** Record excerpts follows **

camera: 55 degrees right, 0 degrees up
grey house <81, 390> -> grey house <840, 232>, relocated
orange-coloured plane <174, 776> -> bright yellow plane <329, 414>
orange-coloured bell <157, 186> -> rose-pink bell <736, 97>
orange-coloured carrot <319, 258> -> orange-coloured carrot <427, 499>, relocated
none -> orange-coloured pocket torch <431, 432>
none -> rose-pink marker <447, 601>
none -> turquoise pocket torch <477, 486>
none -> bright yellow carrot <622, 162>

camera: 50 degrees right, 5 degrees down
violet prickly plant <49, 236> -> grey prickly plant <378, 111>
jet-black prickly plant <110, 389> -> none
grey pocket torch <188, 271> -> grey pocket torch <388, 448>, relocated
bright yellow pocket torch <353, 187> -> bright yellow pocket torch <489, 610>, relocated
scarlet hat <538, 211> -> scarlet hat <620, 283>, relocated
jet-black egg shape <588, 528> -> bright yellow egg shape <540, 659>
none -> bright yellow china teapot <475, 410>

** End of Record excerpts **
** Record excerpts follows **

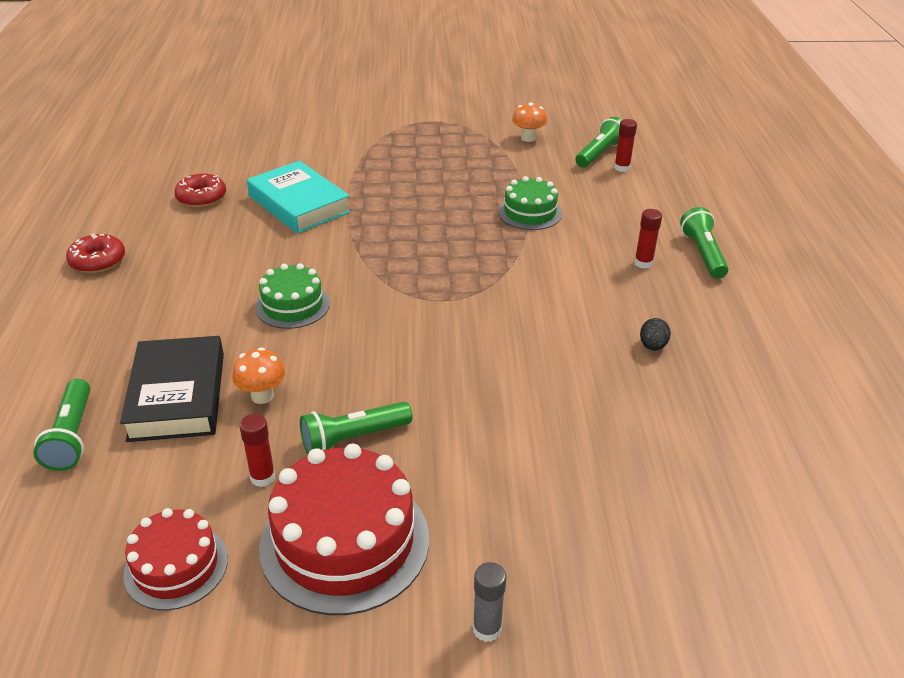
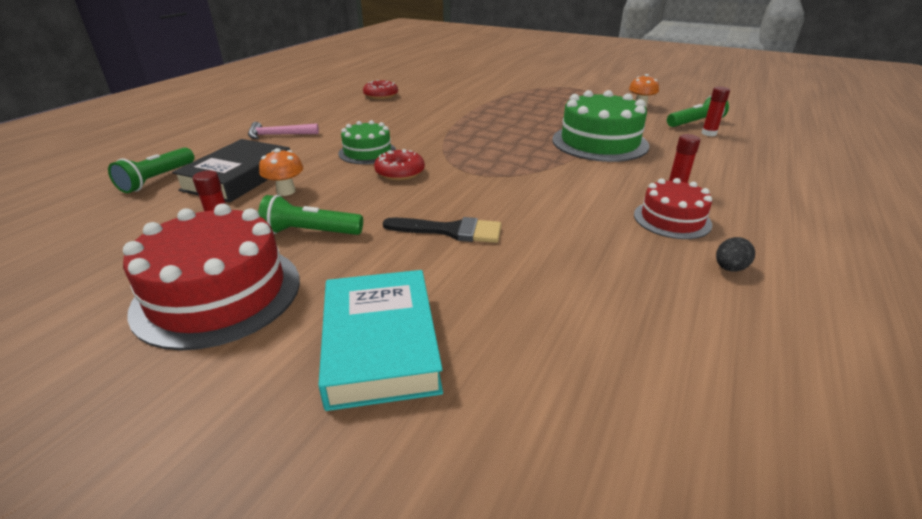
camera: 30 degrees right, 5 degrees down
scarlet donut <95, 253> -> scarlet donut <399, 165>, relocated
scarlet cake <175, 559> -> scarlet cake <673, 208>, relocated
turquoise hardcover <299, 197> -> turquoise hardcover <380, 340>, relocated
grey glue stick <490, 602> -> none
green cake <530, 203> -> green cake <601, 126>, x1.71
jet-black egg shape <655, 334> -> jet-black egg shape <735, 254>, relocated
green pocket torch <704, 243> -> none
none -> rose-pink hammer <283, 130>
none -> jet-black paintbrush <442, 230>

** End of Record excerpts **
** Record excerpts follows **

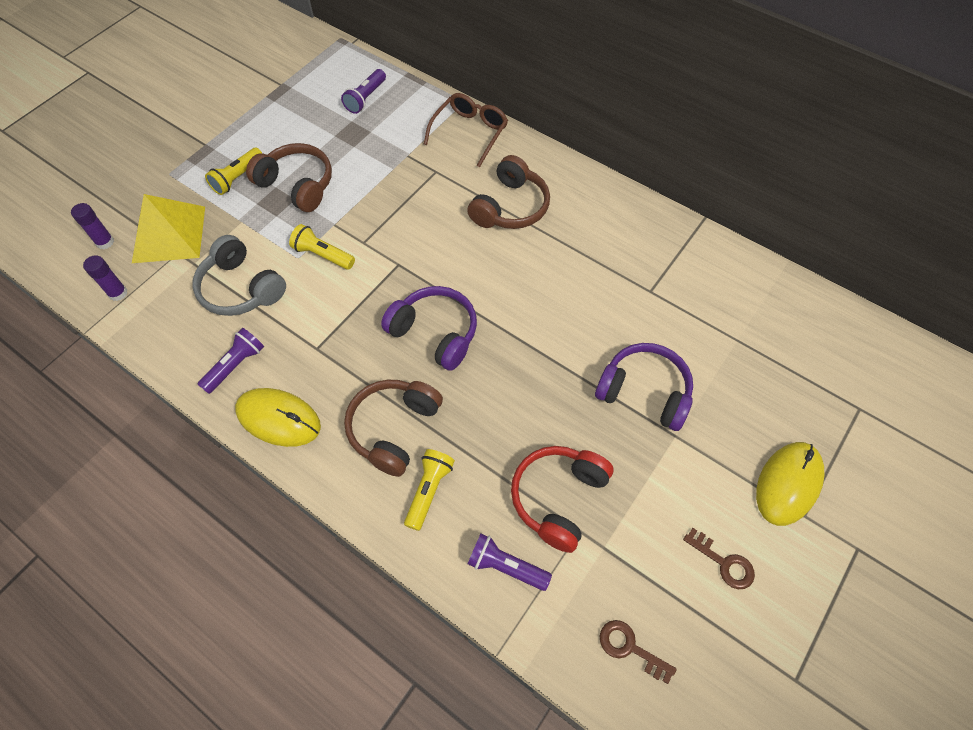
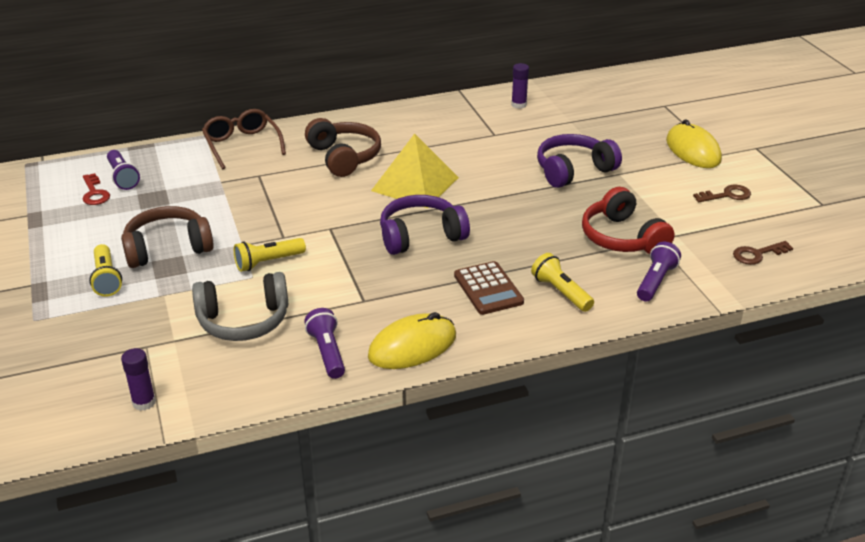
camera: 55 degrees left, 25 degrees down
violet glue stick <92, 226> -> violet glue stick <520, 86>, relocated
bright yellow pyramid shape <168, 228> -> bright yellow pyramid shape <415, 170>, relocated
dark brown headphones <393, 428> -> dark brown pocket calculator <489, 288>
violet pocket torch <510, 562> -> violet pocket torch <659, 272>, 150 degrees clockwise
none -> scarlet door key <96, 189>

** End of Record excerpts **

▶ **Exercise requirements**
From the records above, repeat exactly the lines from the one with "camera: 55 degrees right, 0 degrees up" through the one with "none -> turquoise pocket torch <477, 486>", both included.

▶ **Finished exercise**
camera: 55 degrees right, 0 degrees up
grey house <81, 390> -> grey house <840, 232>, relocated
orange-coloured plane <174, 776> -> bright yellow plane <329, 414>
orange-coloured bell <157, 186> -> rose-pink bell <736, 97>
orange-coloured carrot <319, 258> -> orange-coloured carrot <427, 499>, relocated
none -> orange-coloured pocket torch <431, 432>
none -> rose-pink marker <447, 601>
none -> turquoise pocket torch <477, 486>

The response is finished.